Extracted entries:
--- --- ---

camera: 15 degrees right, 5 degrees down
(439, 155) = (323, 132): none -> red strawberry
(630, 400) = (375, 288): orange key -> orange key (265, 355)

--- --- ---

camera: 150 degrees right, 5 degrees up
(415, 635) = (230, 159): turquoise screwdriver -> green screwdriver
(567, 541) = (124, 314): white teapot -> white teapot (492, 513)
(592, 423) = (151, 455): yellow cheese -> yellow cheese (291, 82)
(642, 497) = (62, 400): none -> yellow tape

--- --- ---

What you are asked to do: Using the entries above, return exactly the lines from the line with "(439, 155) = (323, 132): none" to the line with "(630, 400) = (375, 288): orange", counting both of those lines.

Answer below:
(439, 155) = (323, 132): none -> red strawberry
(630, 400) = (375, 288): orange key -> orange key (265, 355)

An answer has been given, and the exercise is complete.